(Exercise details):
Copy out each line of the listing that has the word "grey" in it.

(Recorded information):
- - - -
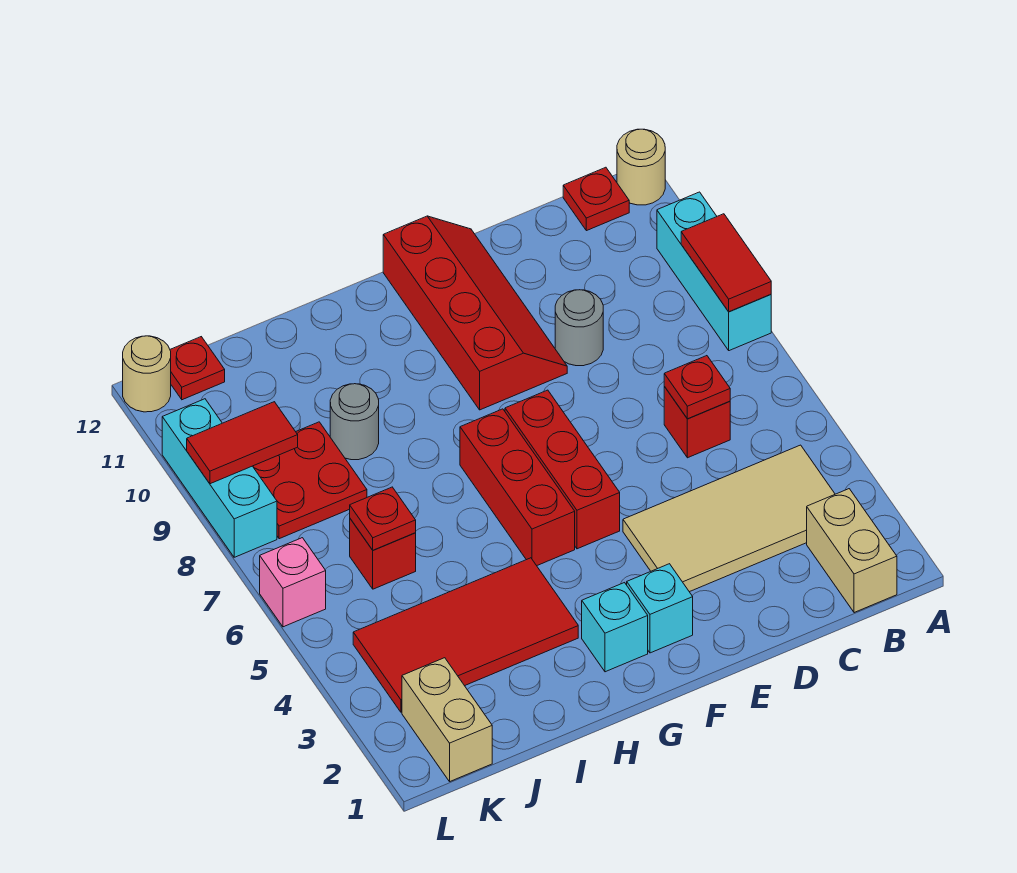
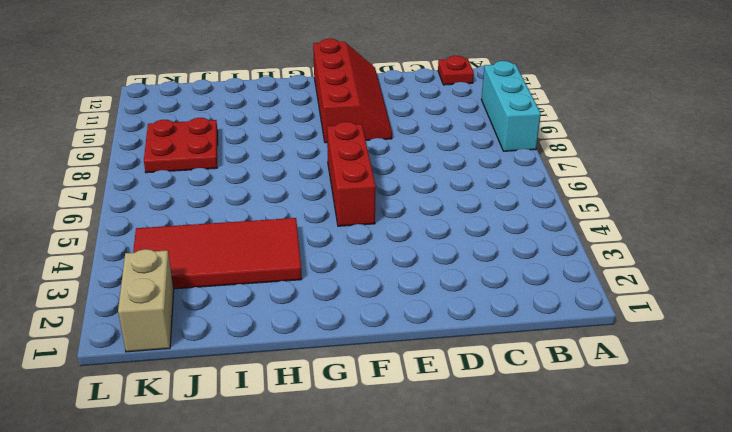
none -> tan round brick A12 level 1
none -> tan brick B1:B2 level 1
none -> tan tile B3:E4 level 1

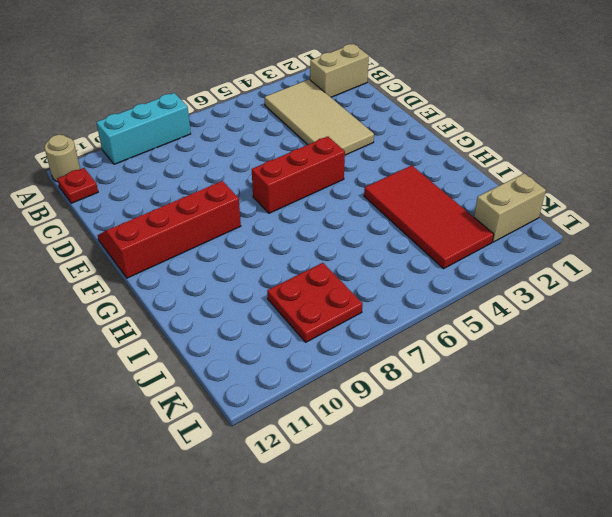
none -> red brick C6 level 1
none -> grey round brick D9 level 1
none -> cyan brick F2 level 1

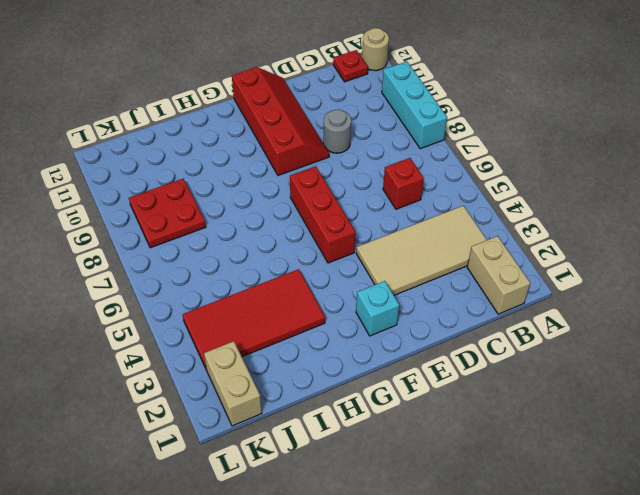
none -> cyan brick G2 level 1
none -> red brick G5:G7 level 1
none -> grey round brick I9 level 1

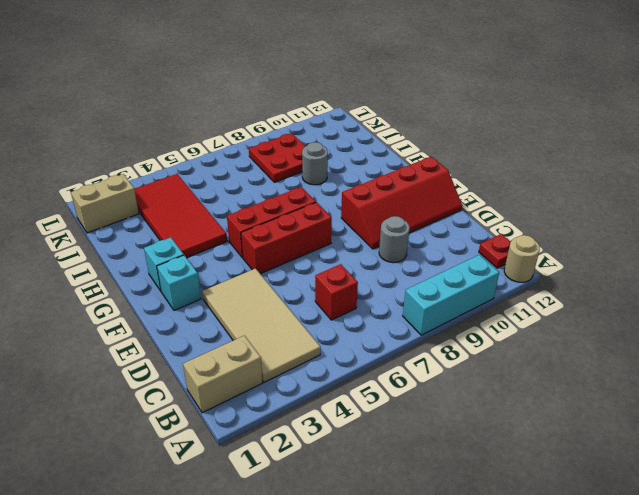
none -> red brick J6 level 1
none -> red plate K12 level 1
none -> pink brick L6 level 1

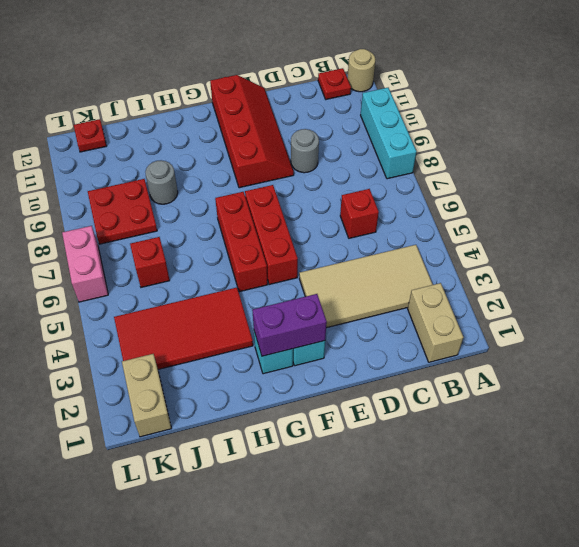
purple brick F2:G2 level 2 -> none
pink brick L6:L7 level 1 -> pink brick L6 level 1
none -> cyan brick L8:L10 level 1
none -> tan round brick L12 level 1
none -> red tile A8:A9 level 2

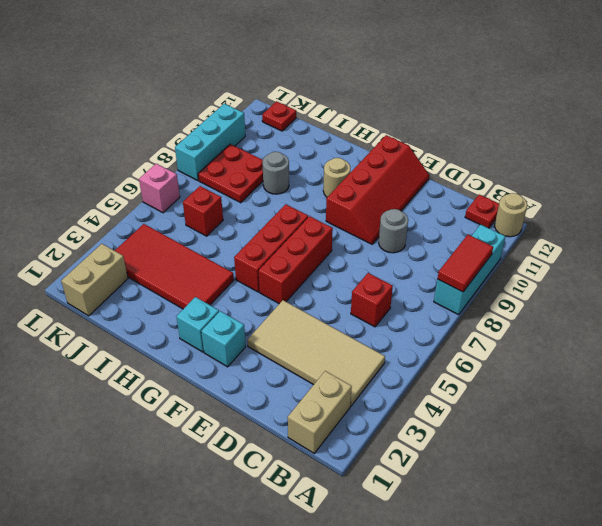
tan round brick G10 level 1 -> tan round brick L12 level 1
none -> red plate C6 level 2
none -> red plate J6 level 2
none -> red tile K9:L9 level 2

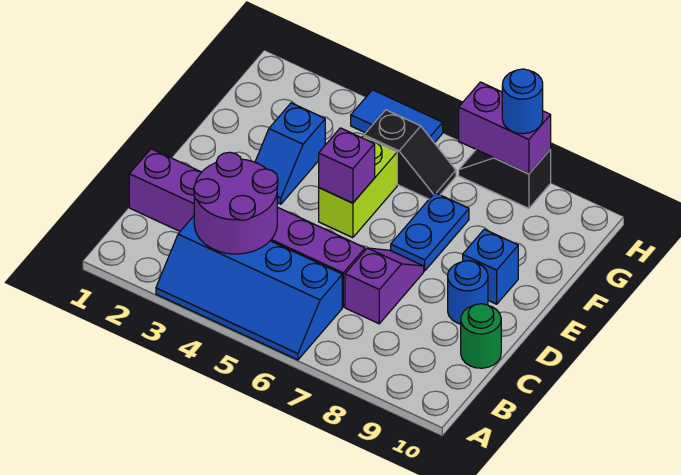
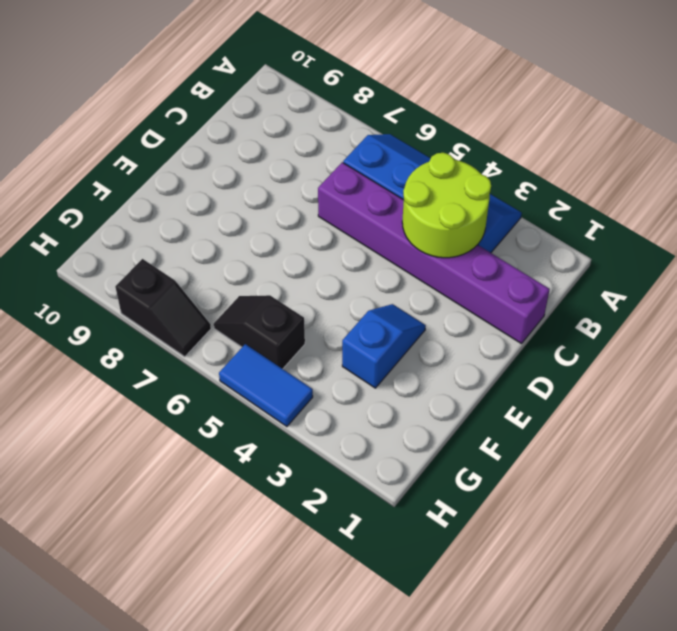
lime round brick B3:C4 level 2 -> purple round brick B3:C4 level 2
none -> purple slope C7:D7 level 1 top C
none -> green round brick C10 level 1
none -> blue round brick D9 level 1

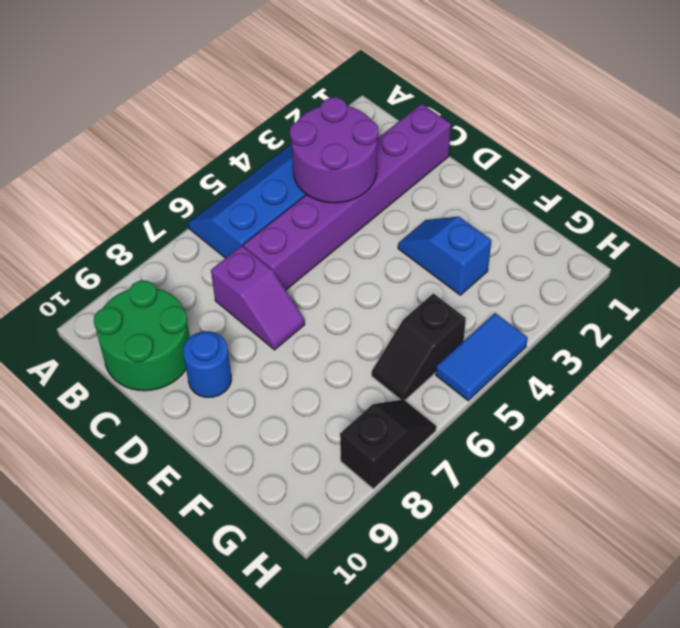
green round brick B9:C10 level 1 -> green round brick C10 level 1
none -> lime brick E5:F5 level 1
none -> blue plate E7:F7 level 1
none -> blue brick E9 level 1

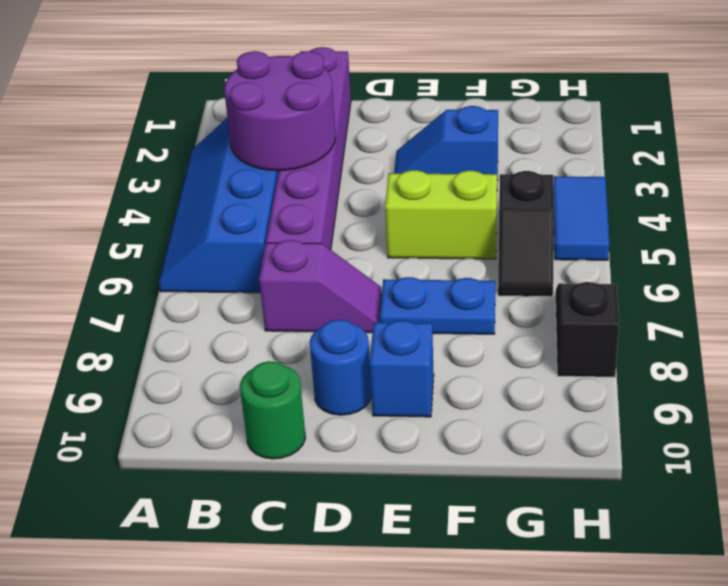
none -> purple brick E5 level 2
none -> purple brick H7:H8 level 2
none -> blue round brick H8 level 3

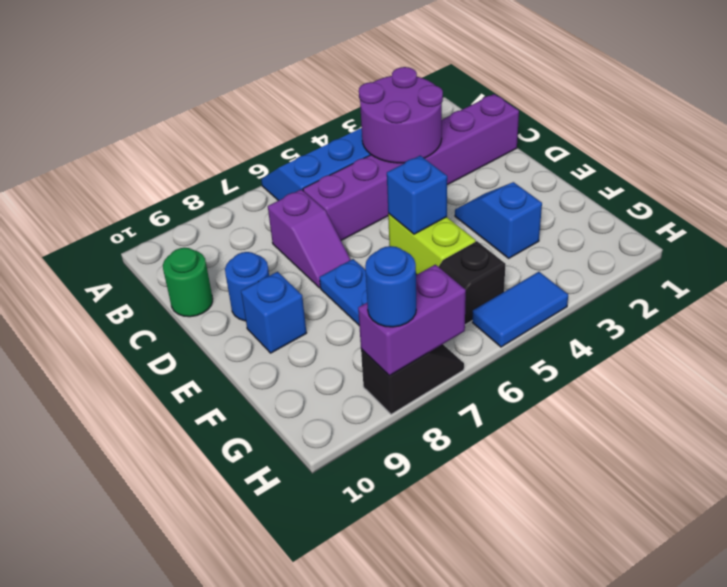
blue brick E5 level 2 -> purple brick E5 level 2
- - - -
(Worked solution):
none -> grey round brick D9 level 1
none -> grey round brick I9 level 1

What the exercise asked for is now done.